▸ WHAT YOU HAVE TO DO
Find the line containing "orange ellipse: rotated", then return it and every line after it through the end of the records, exactly. Leave out pictures.

(Shape position updates)
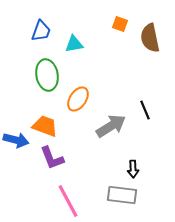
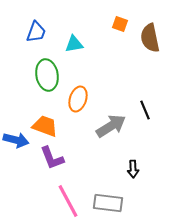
blue trapezoid: moved 5 px left, 1 px down
orange ellipse: rotated 15 degrees counterclockwise
gray rectangle: moved 14 px left, 8 px down
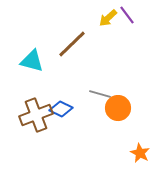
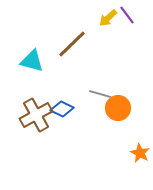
blue diamond: moved 1 px right
brown cross: rotated 8 degrees counterclockwise
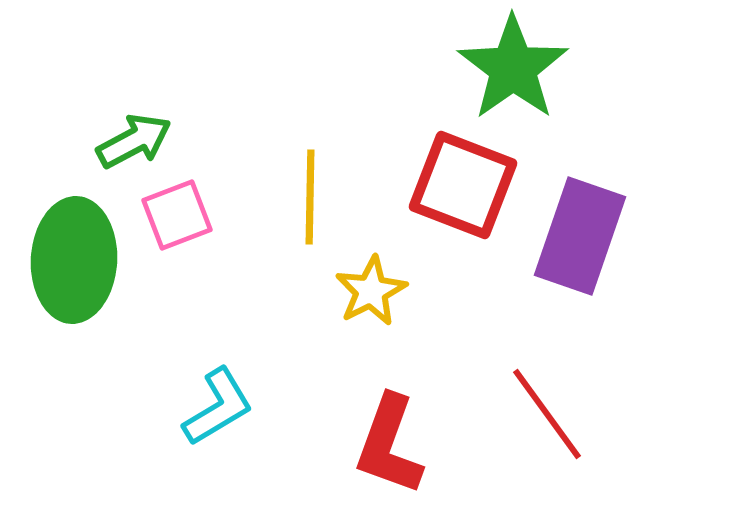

▸ SOLUTION TO THIS PROBLEM
orange ellipse: rotated 15 degrees counterclockwise
gray rectangle: moved 14 px left, 8 px down
blue diamond: moved 1 px right
brown cross: rotated 8 degrees counterclockwise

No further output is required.